### WHAT IS NEEDED
In the entries, find all lines that hold the word "clock" and copy them.
START EXTRACTED ENTRIES
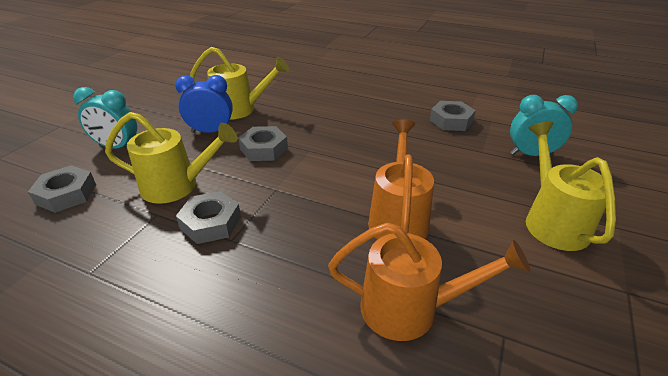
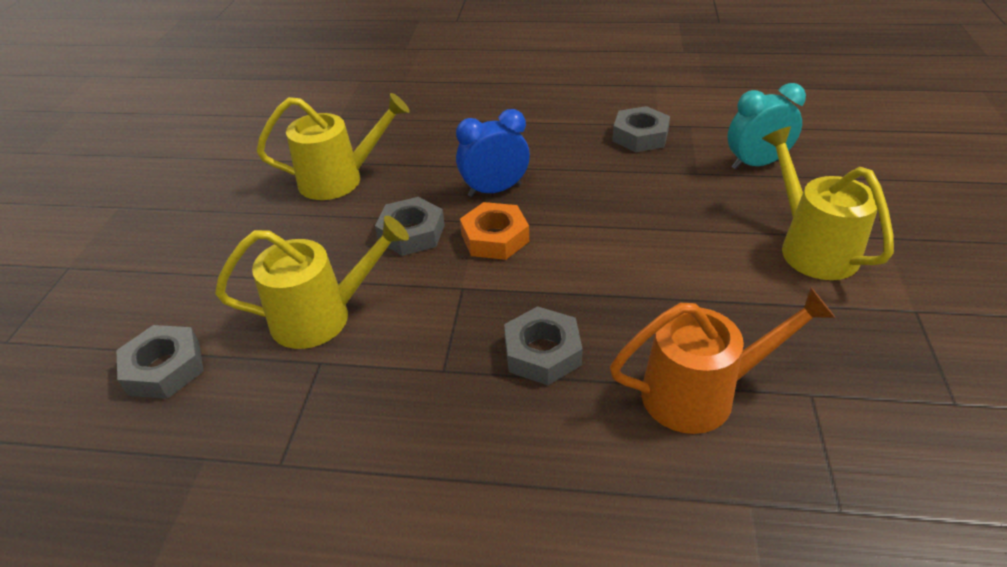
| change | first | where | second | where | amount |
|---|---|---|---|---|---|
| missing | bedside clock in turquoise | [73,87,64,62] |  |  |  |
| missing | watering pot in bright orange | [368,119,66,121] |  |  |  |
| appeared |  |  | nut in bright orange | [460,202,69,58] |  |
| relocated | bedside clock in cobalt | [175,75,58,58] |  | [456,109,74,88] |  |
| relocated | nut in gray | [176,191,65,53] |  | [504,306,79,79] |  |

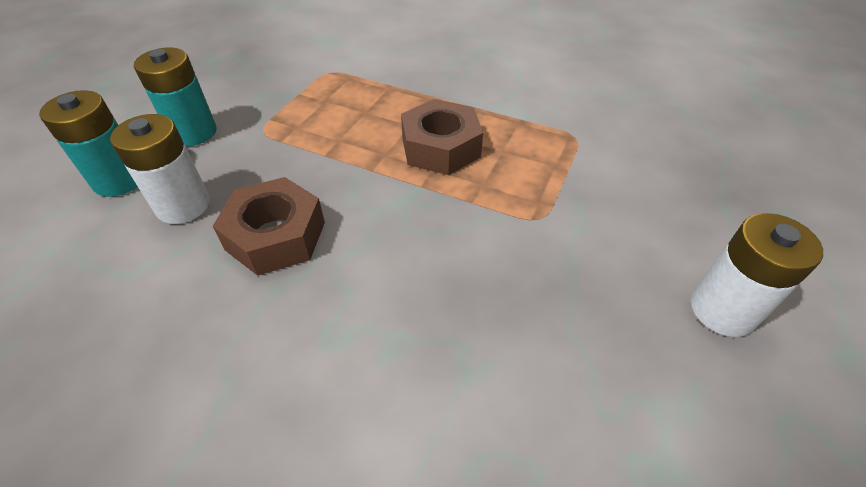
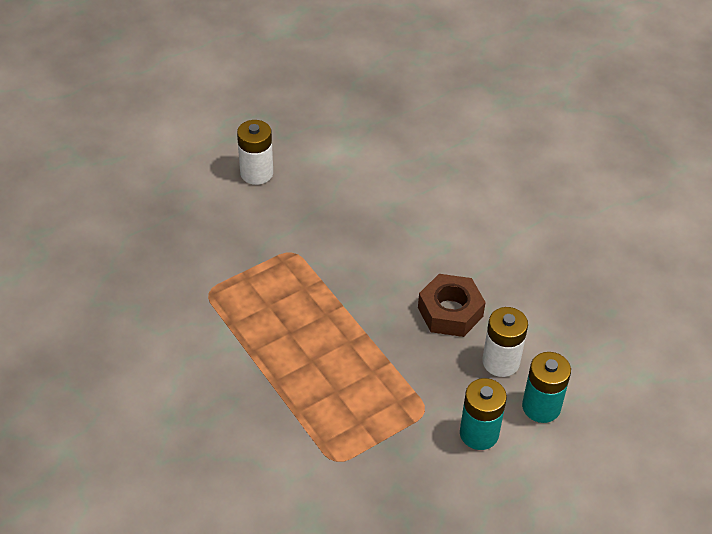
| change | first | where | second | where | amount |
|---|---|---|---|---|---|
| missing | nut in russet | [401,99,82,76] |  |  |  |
END EXTRACTED ENTRIES
START EXTRACTED ENTRIES
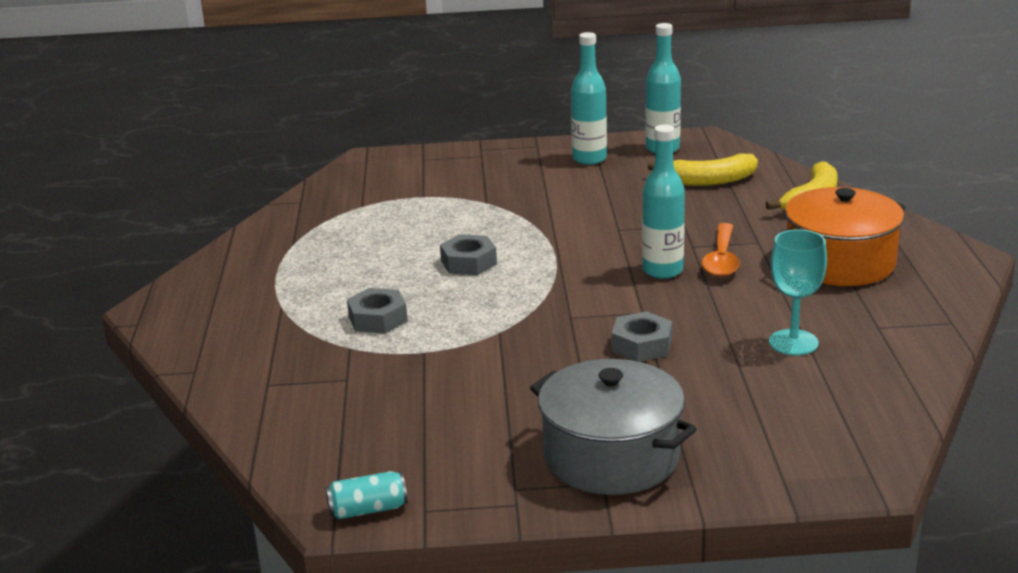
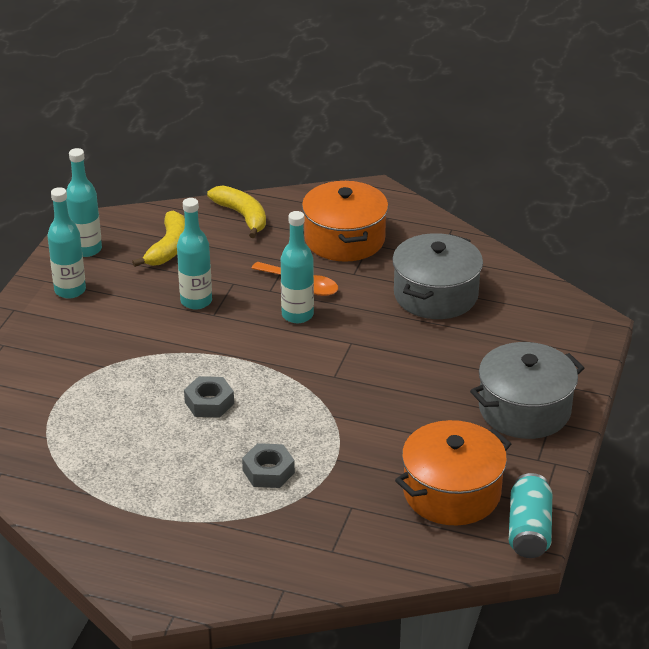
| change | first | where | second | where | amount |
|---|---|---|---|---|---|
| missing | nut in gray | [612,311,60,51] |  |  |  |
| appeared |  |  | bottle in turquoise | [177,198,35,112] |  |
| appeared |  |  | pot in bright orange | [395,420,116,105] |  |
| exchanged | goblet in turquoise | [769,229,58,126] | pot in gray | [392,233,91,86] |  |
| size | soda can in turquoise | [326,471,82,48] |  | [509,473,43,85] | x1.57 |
END EXTRACTED ENTRIES
START EXTRACTED ENTRIES
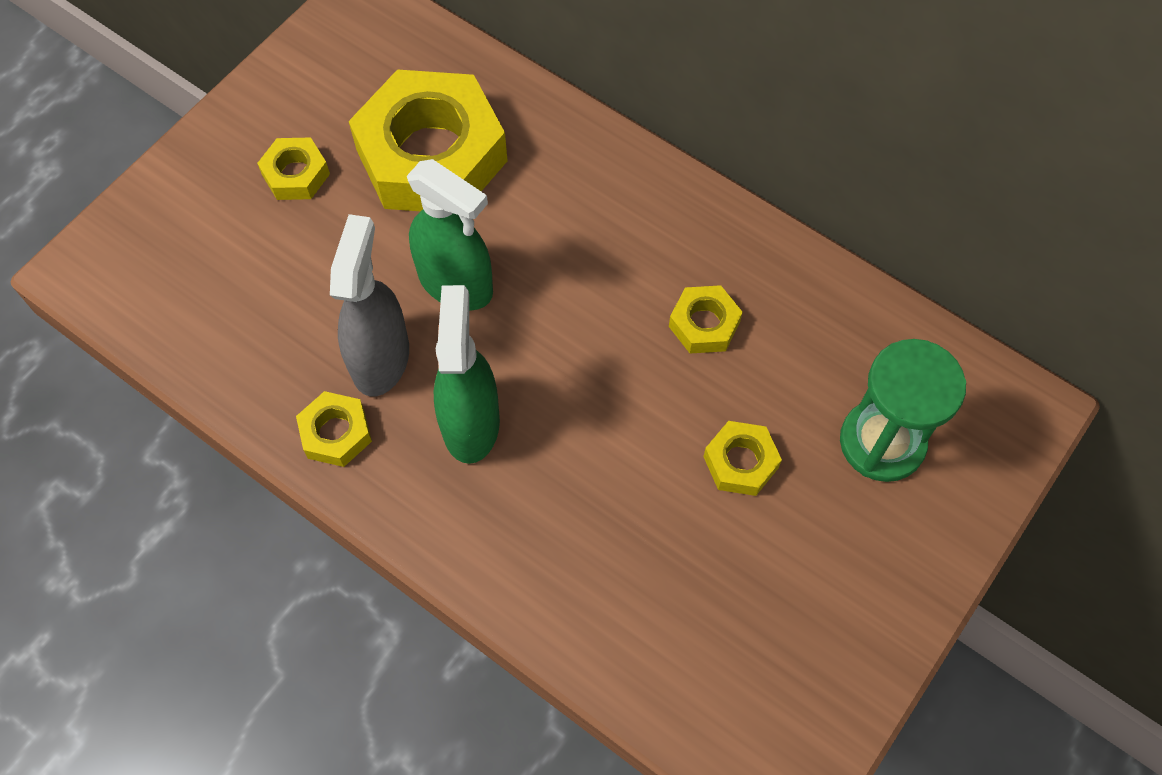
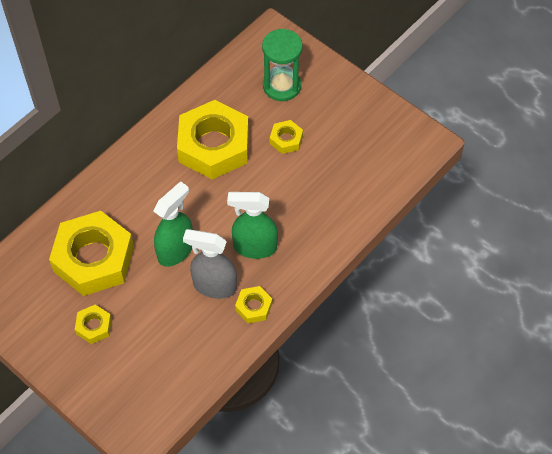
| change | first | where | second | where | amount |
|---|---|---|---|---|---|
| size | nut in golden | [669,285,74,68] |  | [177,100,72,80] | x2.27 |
END EXTRACTED ENTRIES
### COMPLETED TASK
| missing | bedside clock in turquoise | [73,87,64,62] |  |  |  |
| relocated | bedside clock in cobalt | [175,75,58,58] |  | [456,109,74,88] |  |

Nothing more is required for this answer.